(Scene comparison data)
────────────────────
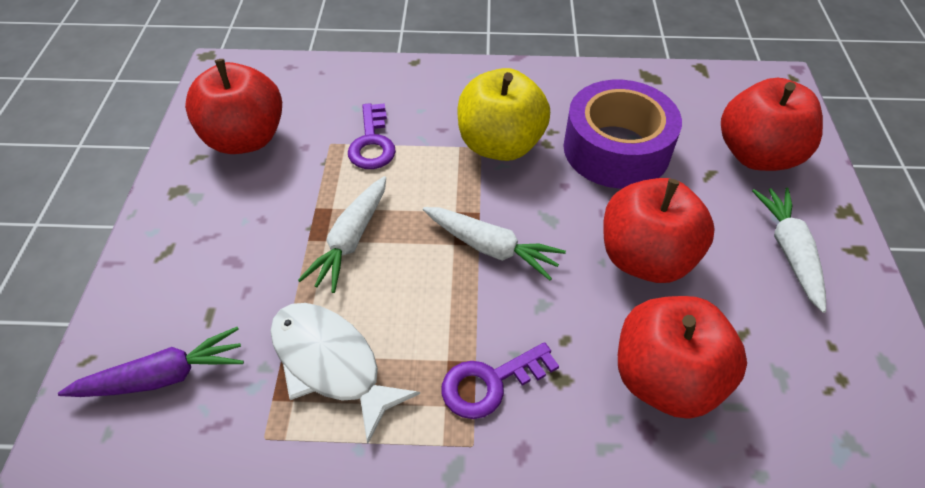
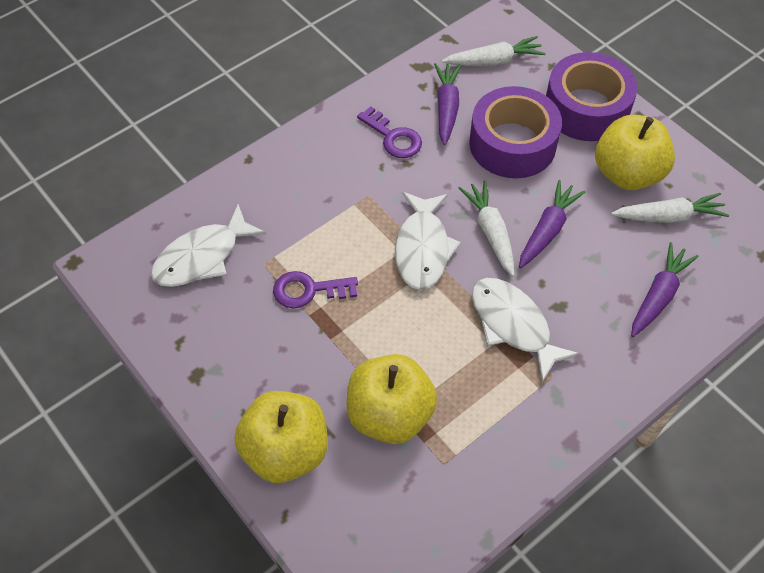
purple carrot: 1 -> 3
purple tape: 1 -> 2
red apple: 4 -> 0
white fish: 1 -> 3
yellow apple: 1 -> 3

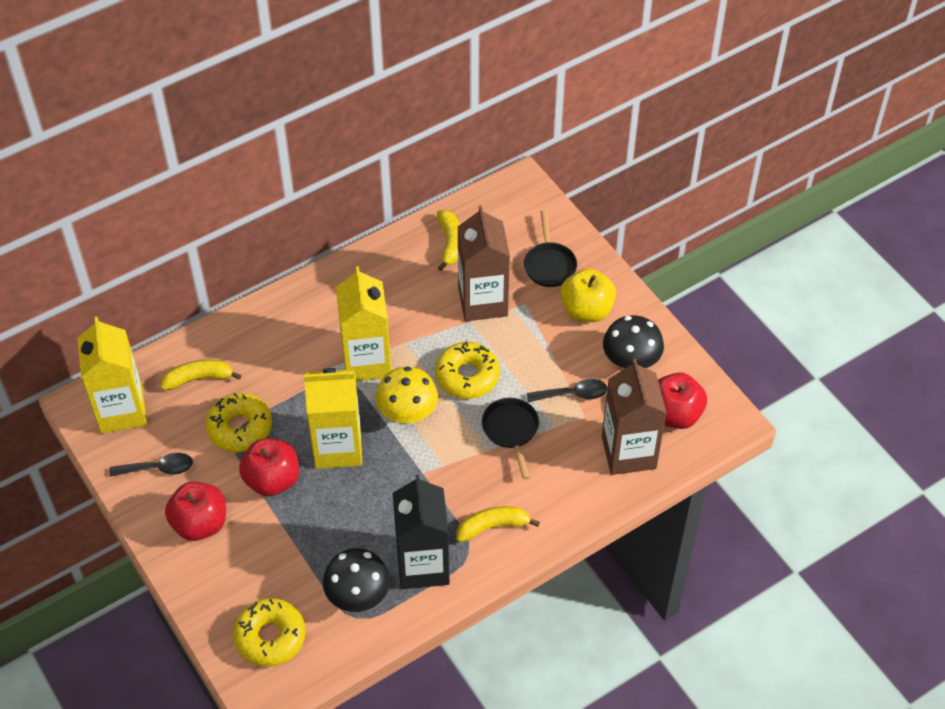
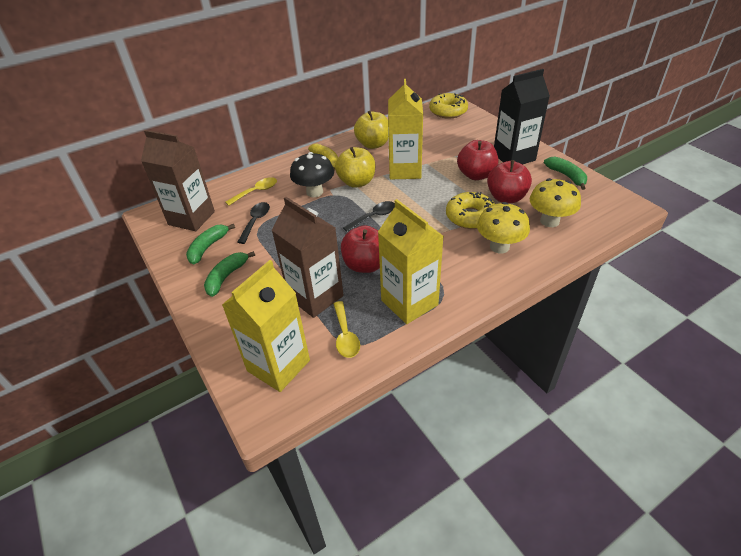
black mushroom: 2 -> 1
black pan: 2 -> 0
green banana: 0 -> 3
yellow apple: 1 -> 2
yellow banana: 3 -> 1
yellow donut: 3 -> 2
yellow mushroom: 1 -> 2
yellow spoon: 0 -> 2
────────────────────
> [PROBLEM TO SOLVE]: Give back the data exactly. Pictures stay out.

> [EXPECTED ANSWER]:
purple carrot: 1 -> 3
purple tape: 1 -> 2
red apple: 4 -> 0
white fish: 1 -> 3
yellow apple: 1 -> 3

black mushroom: 2 -> 1
black pan: 2 -> 0
green banana: 0 -> 3
yellow apple: 1 -> 2
yellow banana: 3 -> 1
yellow donut: 3 -> 2
yellow mushroom: 1 -> 2
yellow spoon: 0 -> 2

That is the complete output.